■ Assignment
Every line with the string "black" in it belongs in your answer, so copy them all from the data.
————
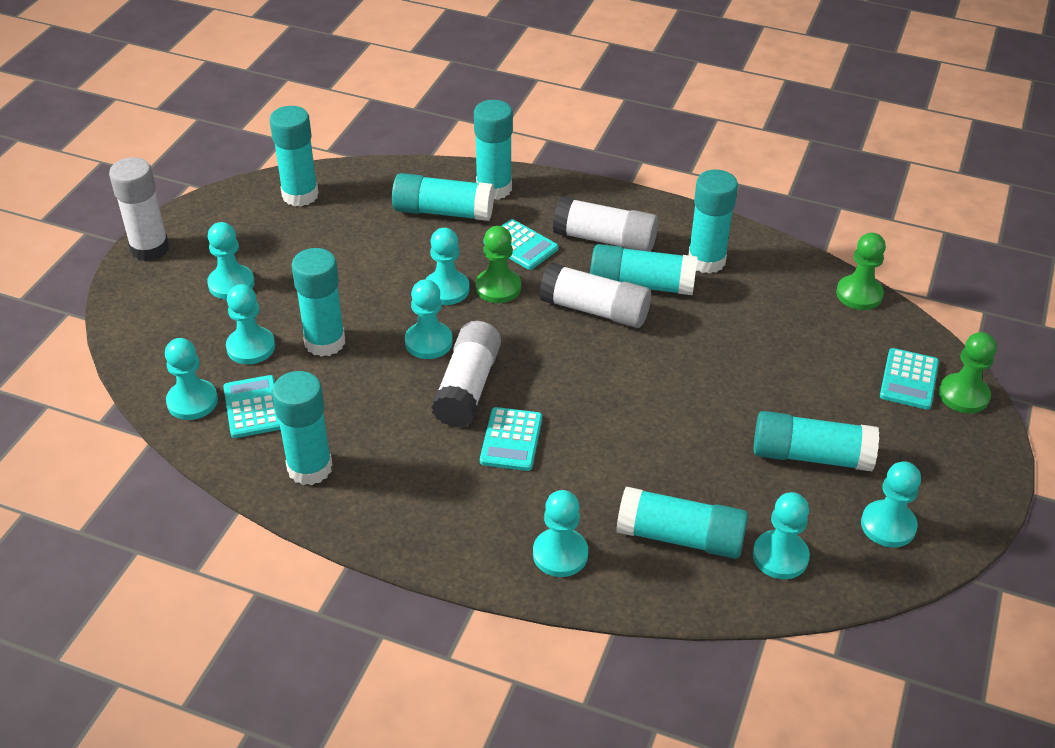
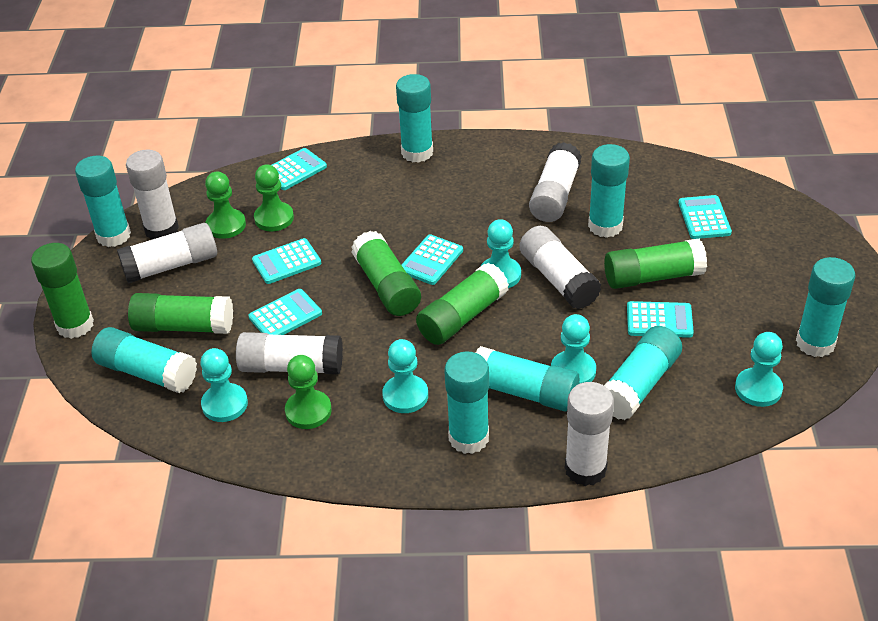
green glue stick: 0 -> 5
turquoise calculator: 4 -> 6
turquoise glue stick: 9 -> 8
turquoise pawn: 8 -> 5
white glue stick: 4 -> 6

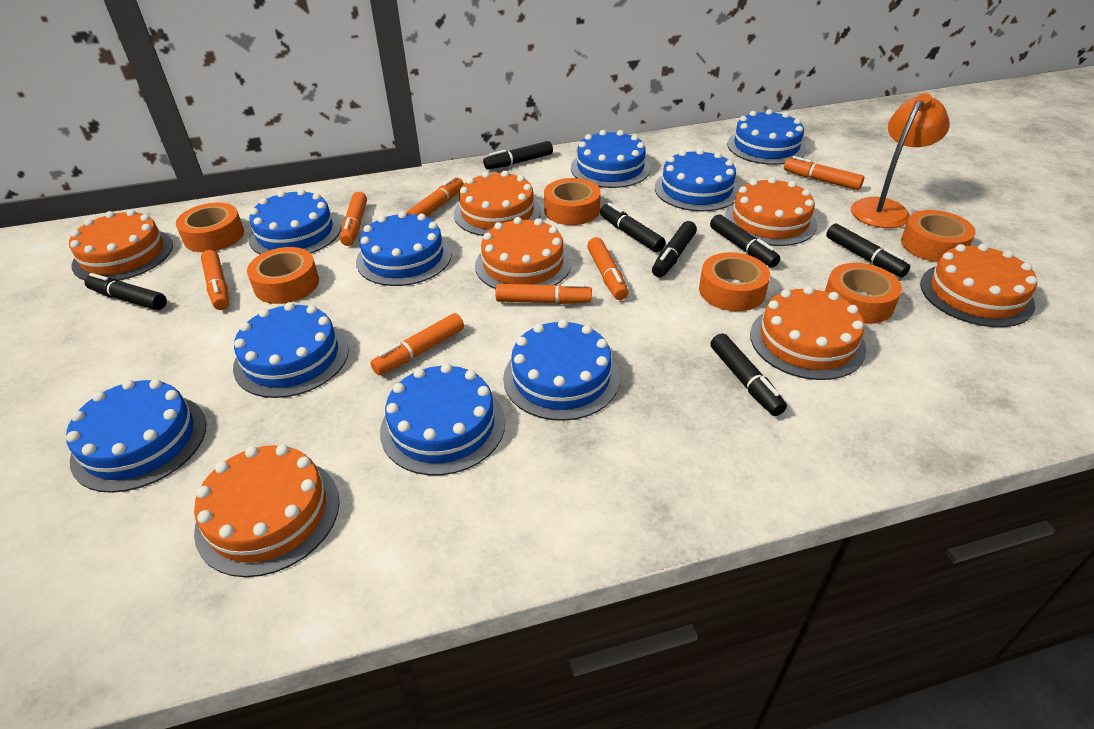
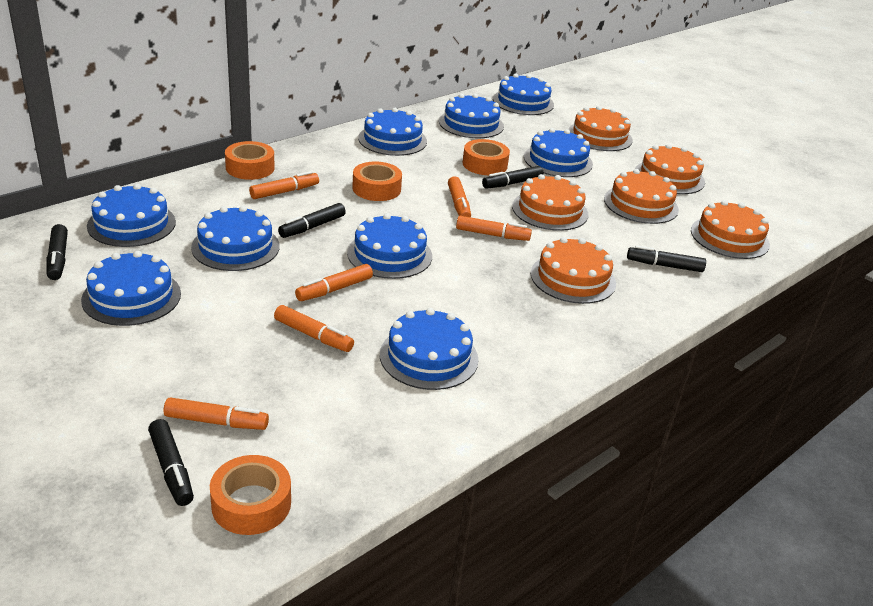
black marker: 7 -> 5
orange cake: 7 -> 6
orange lamp: 1 -> 0
orange marker: 7 -> 6
orange tape: 6 -> 4

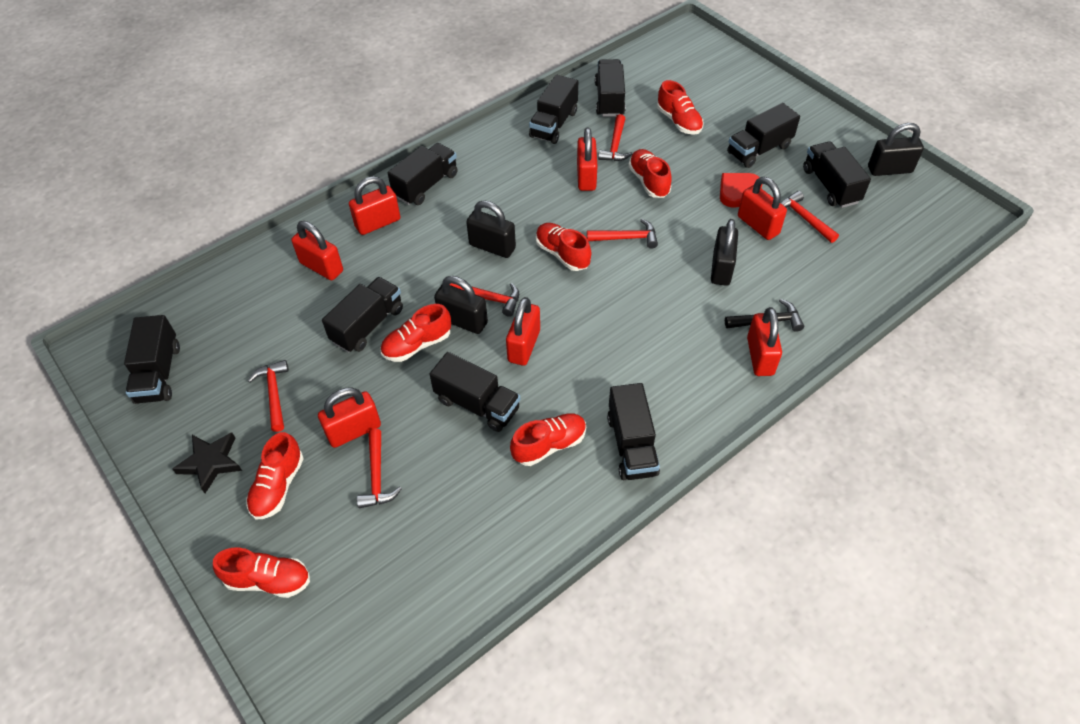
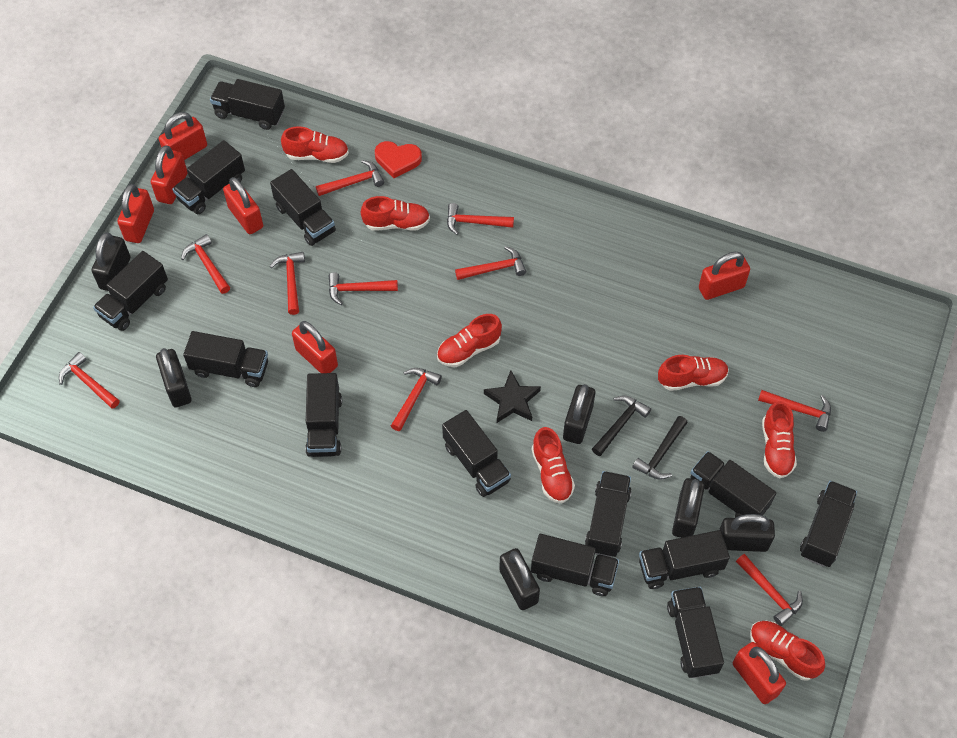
black hammer: 1 -> 2
black padlock: 4 -> 6
black truck: 9 -> 13
red hammer: 6 -> 10

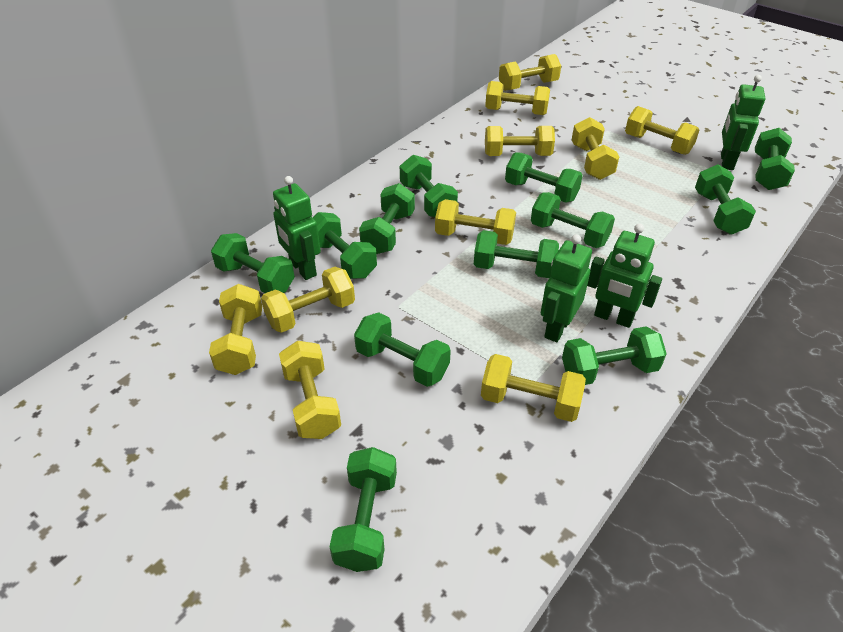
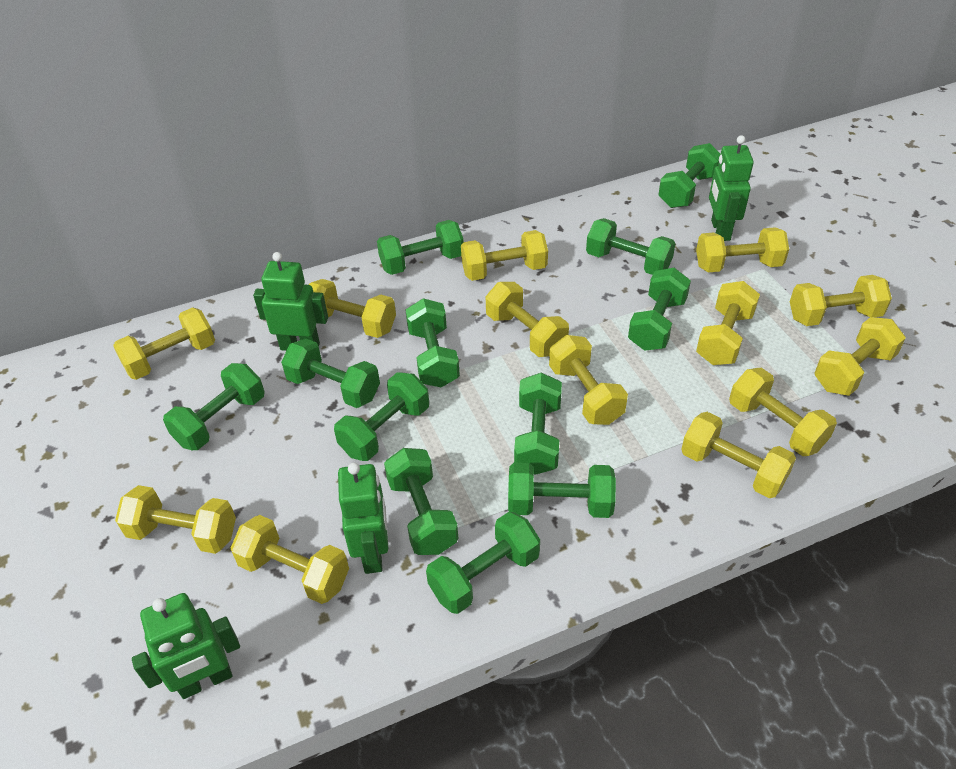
yellow dumbbell: 10 -> 13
————
■ Your response
black marker: 7 -> 5
black hammer: 1 -> 2
black padlock: 4 -> 6
black truck: 9 -> 13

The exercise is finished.